» **Task to carry out**
Give every line below again, exactly.

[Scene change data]
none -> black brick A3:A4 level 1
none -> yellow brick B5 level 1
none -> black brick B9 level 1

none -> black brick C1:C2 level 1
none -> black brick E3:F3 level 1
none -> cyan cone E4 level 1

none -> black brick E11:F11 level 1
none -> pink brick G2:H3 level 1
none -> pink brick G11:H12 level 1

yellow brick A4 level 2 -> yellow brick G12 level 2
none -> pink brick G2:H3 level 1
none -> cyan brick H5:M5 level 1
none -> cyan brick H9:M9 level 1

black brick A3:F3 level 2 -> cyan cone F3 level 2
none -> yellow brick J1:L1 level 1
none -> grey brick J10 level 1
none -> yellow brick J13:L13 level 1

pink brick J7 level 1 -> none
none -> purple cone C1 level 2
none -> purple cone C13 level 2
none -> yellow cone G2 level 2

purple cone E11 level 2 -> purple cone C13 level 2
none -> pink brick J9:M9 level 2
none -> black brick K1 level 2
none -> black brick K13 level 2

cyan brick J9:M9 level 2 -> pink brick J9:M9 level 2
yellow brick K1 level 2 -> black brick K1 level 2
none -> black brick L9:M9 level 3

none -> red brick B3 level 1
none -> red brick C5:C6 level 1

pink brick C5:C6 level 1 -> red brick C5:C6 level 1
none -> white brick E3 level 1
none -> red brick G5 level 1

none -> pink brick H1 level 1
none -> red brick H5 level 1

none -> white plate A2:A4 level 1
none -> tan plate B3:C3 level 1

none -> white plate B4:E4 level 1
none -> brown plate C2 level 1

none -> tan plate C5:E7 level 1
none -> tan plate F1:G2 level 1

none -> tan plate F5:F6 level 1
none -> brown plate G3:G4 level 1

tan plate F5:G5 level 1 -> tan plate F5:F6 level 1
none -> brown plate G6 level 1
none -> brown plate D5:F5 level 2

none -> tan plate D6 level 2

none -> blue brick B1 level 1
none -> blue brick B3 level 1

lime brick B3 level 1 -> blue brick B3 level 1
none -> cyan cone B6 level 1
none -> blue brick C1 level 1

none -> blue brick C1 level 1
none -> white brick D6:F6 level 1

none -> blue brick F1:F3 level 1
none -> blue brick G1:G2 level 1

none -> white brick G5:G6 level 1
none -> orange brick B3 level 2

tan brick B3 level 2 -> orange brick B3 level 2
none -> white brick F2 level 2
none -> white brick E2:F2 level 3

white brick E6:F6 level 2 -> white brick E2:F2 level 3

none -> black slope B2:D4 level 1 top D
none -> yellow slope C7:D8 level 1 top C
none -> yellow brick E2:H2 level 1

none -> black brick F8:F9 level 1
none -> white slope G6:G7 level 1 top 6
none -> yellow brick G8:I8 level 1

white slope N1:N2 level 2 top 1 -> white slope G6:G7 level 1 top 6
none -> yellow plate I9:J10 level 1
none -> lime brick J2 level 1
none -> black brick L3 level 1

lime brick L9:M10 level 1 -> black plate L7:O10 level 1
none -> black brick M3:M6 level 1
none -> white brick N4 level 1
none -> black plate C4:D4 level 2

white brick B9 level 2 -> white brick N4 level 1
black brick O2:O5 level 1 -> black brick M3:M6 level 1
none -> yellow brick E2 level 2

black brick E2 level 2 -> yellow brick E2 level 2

» **Solution below**
none -> black brick A3:A4 level 1
none -> yellow brick B5 level 1
none -> black brick B9 level 1

none -> black brick C1:C2 level 1
none -> black brick E3:F3 level 1
none -> cyan cone E4 level 1

none -> black brick E11:F11 level 1
none -> pink brick G2:H3 level 1
none -> pink brick G11:H12 level 1

yellow brick A4 level 2 -> yellow brick G12 level 2
none -> pink brick G2:H3 level 1
none -> cyan brick H5:M5 level 1
none -> cyan brick H9:M9 level 1

black brick A3:F3 level 2 -> cyan cone F3 level 2
none -> yellow brick J1:L1 level 1
none -> grey brick J10 level 1
none -> yellow brick J13:L13 level 1

pink brick J7 level 1 -> none
none -> purple cone C1 level 2
none -> purple cone C13 level 2
none -> yellow cone G2 level 2

purple cone E11 level 2 -> purple cone C13 level 2
none -> pink brick J9:M9 level 2
none -> black brick K1 level 2
none -> black brick K13 level 2

cyan brick J9:M9 level 2 -> pink brick J9:M9 level 2
yellow brick K1 level 2 -> black brick K1 level 2
none -> black brick L9:M9 level 3

none -> red brick B3 level 1
none -> red brick C5:C6 level 1

pink brick C5:C6 level 1 -> red brick C5:C6 level 1
none -> white brick E3 level 1
none -> red brick G5 level 1

none -> pink brick H1 level 1
none -> red brick H5 level 1

none -> white plate A2:A4 level 1
none -> tan plate B3:C3 level 1

none -> white plate B4:E4 level 1
none -> brown plate C2 level 1

none -> tan plate C5:E7 level 1
none -> tan plate F1:G2 level 1

none -> tan plate F5:F6 level 1
none -> brown plate G3:G4 level 1

tan plate F5:G5 level 1 -> tan plate F5:F6 level 1
none -> brown plate G6 level 1
none -> brown plate D5:F5 level 2

none -> tan plate D6 level 2

none -> blue brick B1 level 1
none -> blue brick B3 level 1

lime brick B3 level 1 -> blue brick B3 level 1
none -> cyan cone B6 level 1
none -> blue brick C1 level 1

none -> blue brick C1 level 1
none -> white brick D6:F6 level 1

none -> blue brick F1:F3 level 1
none -> blue brick G1:G2 level 1

none -> white brick G5:G6 level 1
none -> orange brick B3 level 2

tan brick B3 level 2 -> orange brick B3 level 2
none -> white brick F2 level 2
none -> white brick E2:F2 level 3

white brick E6:F6 level 2 -> white brick E2:F2 level 3

none -> black slope B2:D4 level 1 top D
none -> yellow slope C7:D8 level 1 top C
none -> yellow brick E2:H2 level 1

none -> black brick F8:F9 level 1
none -> white slope G6:G7 level 1 top 6
none -> yellow brick G8:I8 level 1

white slope N1:N2 level 2 top 1 -> white slope G6:G7 level 1 top 6
none -> yellow plate I9:J10 level 1
none -> lime brick J2 level 1
none -> black brick L3 level 1

lime brick L9:M10 level 1 -> black plate L7:O10 level 1
none -> black brick M3:M6 level 1
none -> white brick N4 level 1
none -> black plate C4:D4 level 2

white brick B9 level 2 -> white brick N4 level 1
black brick O2:O5 level 1 -> black brick M3:M6 level 1
none -> yellow brick E2 level 2

black brick E2 level 2 -> yellow brick E2 level 2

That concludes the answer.